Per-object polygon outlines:
..........
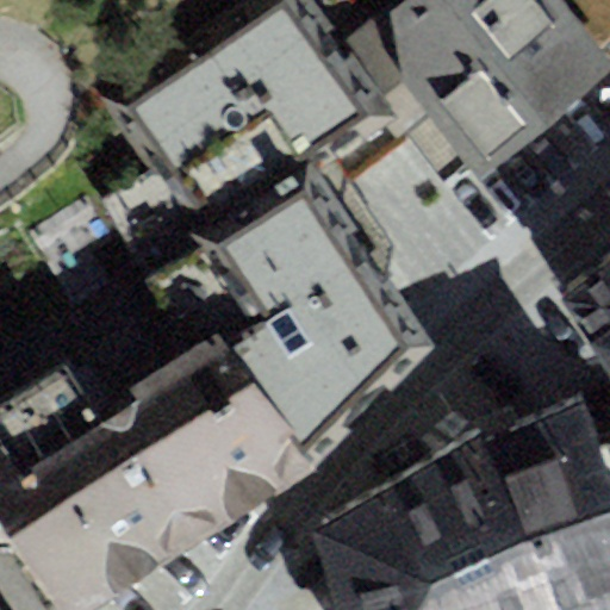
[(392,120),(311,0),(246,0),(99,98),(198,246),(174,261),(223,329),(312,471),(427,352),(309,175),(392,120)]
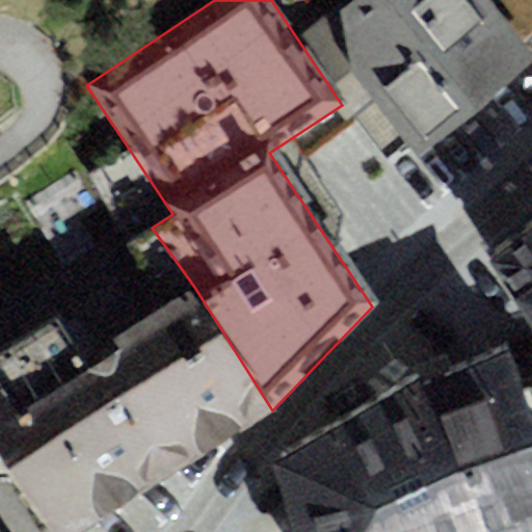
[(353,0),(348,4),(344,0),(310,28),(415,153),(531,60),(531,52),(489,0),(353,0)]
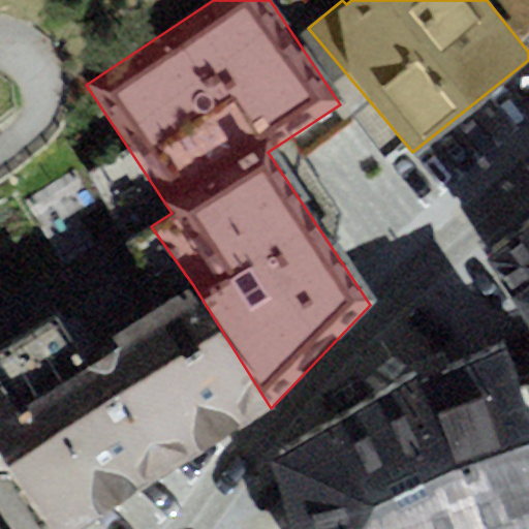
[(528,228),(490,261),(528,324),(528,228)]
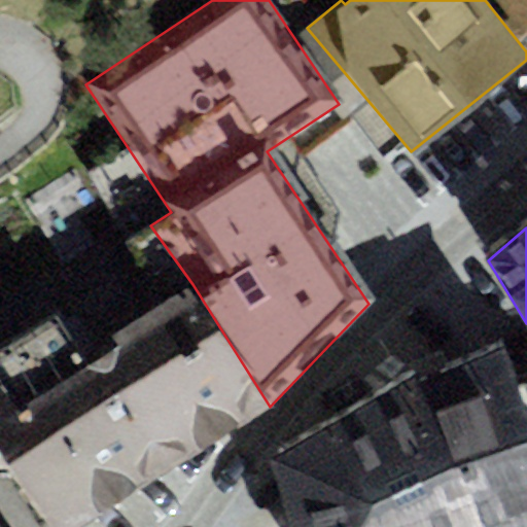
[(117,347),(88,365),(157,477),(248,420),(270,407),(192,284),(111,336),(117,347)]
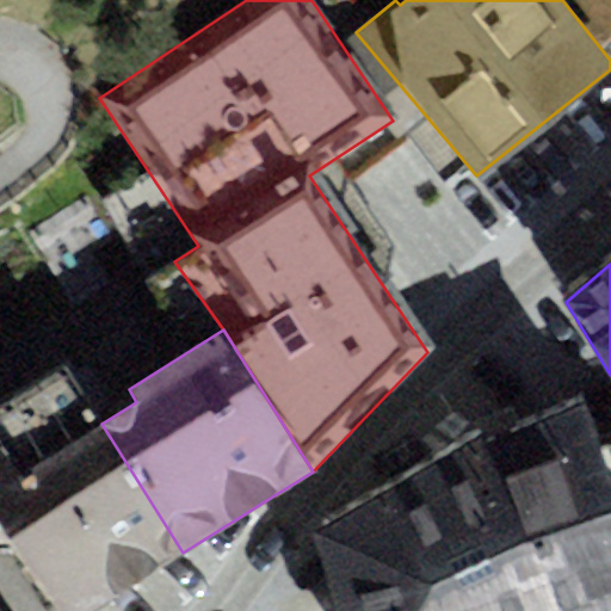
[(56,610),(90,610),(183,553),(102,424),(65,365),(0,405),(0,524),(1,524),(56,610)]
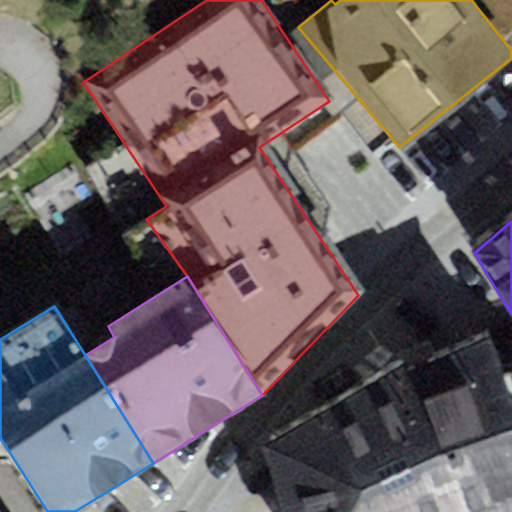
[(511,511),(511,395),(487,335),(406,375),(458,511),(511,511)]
..........
Each entry above needs to be restated without a single word changed; skip the images.

RESPONSE BOX:
[(392,120),(311,0),(246,0),(99,98),(198,246),(174,261),(223,329),(312,471),(427,352),(309,175),(392,120)]
[(353,0),(348,4),(344,0),(310,28),(415,153),(531,60),(531,52),(489,0),(353,0)]
[(528,228),(490,261),(528,324),(528,228)]
[(117,347),(88,365),(157,477),(248,420),(270,407),(192,284),(111,336),(117,347)]
[(56,610),(90,610),(183,553),(102,424),(65,365),(0,405),(0,524),(1,524),(56,610)]
[(511,511),(511,395),(487,335),(406,375),(458,511),(511,511)]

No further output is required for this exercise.